Please give again, word for word, each line that falls between the line with "(392, 195) = (490, 483): green" and the end of the data, inclusive.

[Object matching data]
Content starts

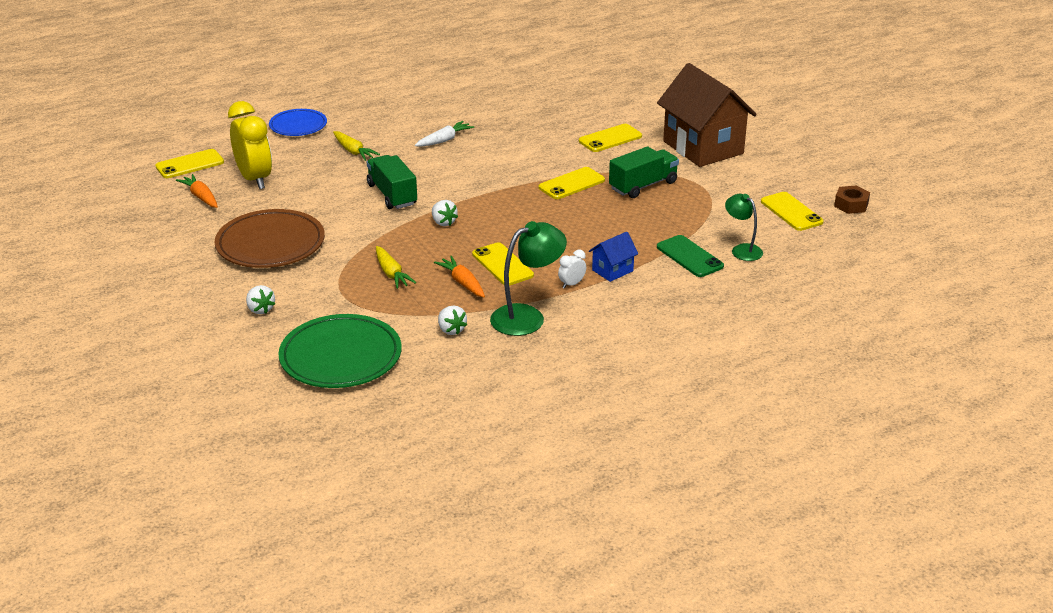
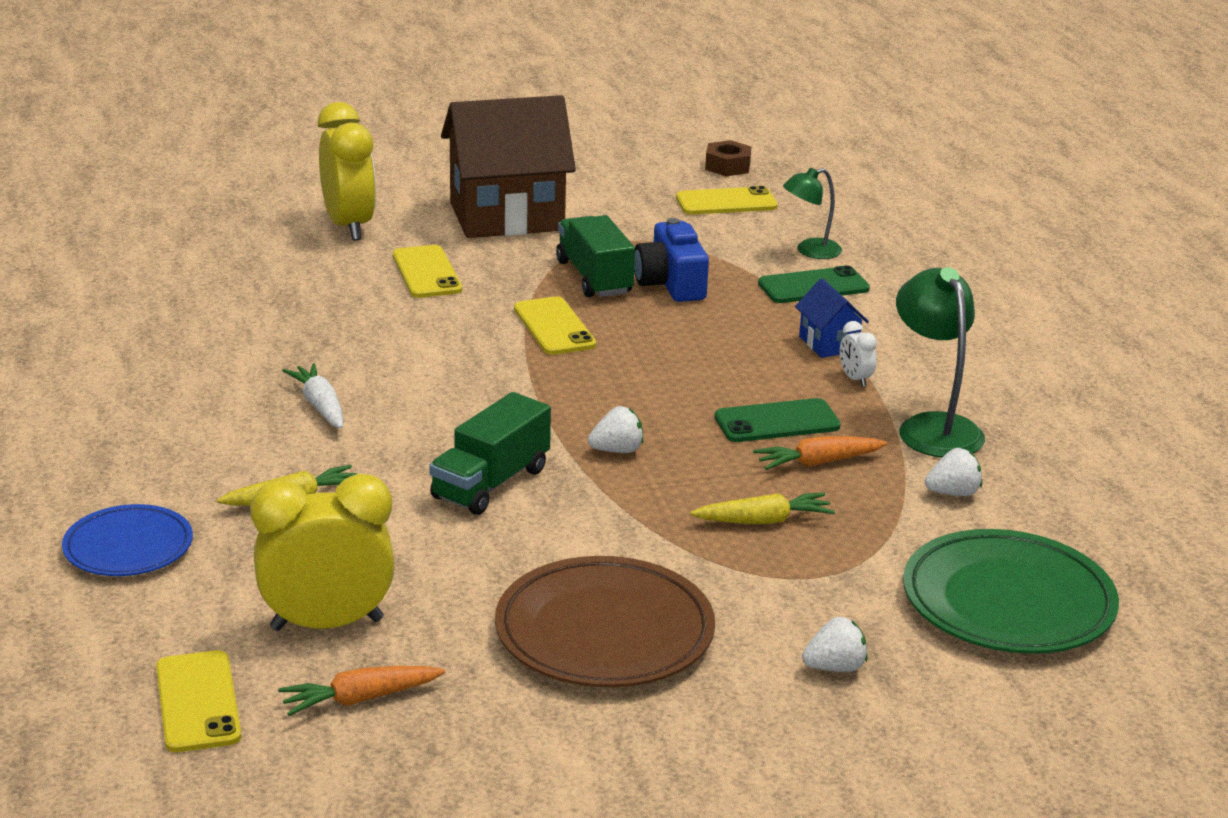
camera: 75 degrees left, 5 degrees down
(392, 195) = (490, 483): green truck -> green truck turned 45 degrees counterclockwise
(502, 265) = (777, 422): yellow phone -> green phone
(650, 108) = (348, 226): none -> yellow clock
(654, 210) = (670, 283): none -> blue camera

Content ends

Answer to this problem:
(392, 195) = (490, 483): green truck -> green truck turned 45 degrees counterclockwise
(502, 265) = (777, 422): yellow phone -> green phone
(650, 108) = (348, 226): none -> yellow clock
(654, 210) = (670, 283): none -> blue camera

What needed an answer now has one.